[THE TASK]: Print all entries word for word.

[THE DATA]:
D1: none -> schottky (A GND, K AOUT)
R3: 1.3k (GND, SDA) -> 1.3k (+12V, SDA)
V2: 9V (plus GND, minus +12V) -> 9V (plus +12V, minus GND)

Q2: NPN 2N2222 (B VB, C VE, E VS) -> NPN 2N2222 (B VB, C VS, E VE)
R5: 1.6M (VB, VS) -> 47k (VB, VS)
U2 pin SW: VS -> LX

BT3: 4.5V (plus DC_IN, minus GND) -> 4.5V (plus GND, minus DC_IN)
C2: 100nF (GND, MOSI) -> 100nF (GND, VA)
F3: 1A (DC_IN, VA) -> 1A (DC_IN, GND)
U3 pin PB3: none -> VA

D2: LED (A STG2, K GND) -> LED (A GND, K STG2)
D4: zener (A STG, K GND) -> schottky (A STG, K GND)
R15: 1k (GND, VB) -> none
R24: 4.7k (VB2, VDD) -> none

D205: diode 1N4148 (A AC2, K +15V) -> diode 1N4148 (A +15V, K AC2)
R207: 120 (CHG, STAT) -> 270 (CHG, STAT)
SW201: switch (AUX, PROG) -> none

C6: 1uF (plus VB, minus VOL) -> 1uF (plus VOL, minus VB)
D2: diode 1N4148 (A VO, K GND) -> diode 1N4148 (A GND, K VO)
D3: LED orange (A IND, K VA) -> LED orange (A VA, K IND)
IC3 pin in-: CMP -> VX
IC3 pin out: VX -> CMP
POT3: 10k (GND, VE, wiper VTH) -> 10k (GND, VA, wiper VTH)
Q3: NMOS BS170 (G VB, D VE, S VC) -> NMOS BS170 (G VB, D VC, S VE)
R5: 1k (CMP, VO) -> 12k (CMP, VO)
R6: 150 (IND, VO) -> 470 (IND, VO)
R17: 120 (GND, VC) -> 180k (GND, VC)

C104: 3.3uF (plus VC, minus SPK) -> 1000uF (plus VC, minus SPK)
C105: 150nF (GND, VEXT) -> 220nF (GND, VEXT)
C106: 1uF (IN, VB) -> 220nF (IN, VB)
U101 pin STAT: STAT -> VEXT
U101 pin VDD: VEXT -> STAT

[PROBLEM SOLUTION]:
D1: none -> schottky (A GND, K AOUT)
R3: 1.3k (GND, SDA) -> 1.3k (+12V, SDA)
V2: 9V (plus GND, minus +12V) -> 9V (plus +12V, minus GND)

Q2: NPN 2N2222 (B VB, C VE, E VS) -> NPN 2N2222 (B VB, C VS, E VE)
R5: 1.6M (VB, VS) -> 47k (VB, VS)
U2 pin SW: VS -> LX

BT3: 4.5V (plus DC_IN, minus GND) -> 4.5V (plus GND, minus DC_IN)
C2: 100nF (GND, MOSI) -> 100nF (GND, VA)
F3: 1A (DC_IN, VA) -> 1A (DC_IN, GND)
U3 pin PB3: none -> VA

D2: LED (A STG2, K GND) -> LED (A GND, K STG2)
D4: zener (A STG, K GND) -> schottky (A STG, K GND)
R15: 1k (GND, VB) -> none
R24: 4.7k (VB2, VDD) -> none

D205: diode 1N4148 (A AC2, K +15V) -> diode 1N4148 (A +15V, K AC2)
R207: 120 (CHG, STAT) -> 270 (CHG, STAT)
SW201: switch (AUX, PROG) -> none

C6: 1uF (plus VB, minus VOL) -> 1uF (plus VOL, minus VB)
D2: diode 1N4148 (A VO, K GND) -> diode 1N4148 (A GND, K VO)
D3: LED orange (A IND, K VA) -> LED orange (A VA, K IND)
IC3 pin in-: CMP -> VX
IC3 pin out: VX -> CMP
POT3: 10k (GND, VE, wiper VTH) -> 10k (GND, VA, wiper VTH)
Q3: NMOS BS170 (G VB, D VE, S VC) -> NMOS BS170 (G VB, D VC, S VE)
R5: 1k (CMP, VO) -> 12k (CMP, VO)
R6: 150 (IND, VO) -> 470 (IND, VO)
R17: 120 (GND, VC) -> 180k (GND, VC)

C104: 3.3uF (plus VC, minus SPK) -> 1000uF (plus VC, minus SPK)
C105: 150nF (GND, VEXT) -> 220nF (GND, VEXT)
C106: 1uF (IN, VB) -> 220nF (IN, VB)
U101 pin STAT: STAT -> VEXT
U101 pin VDD: VEXT -> STAT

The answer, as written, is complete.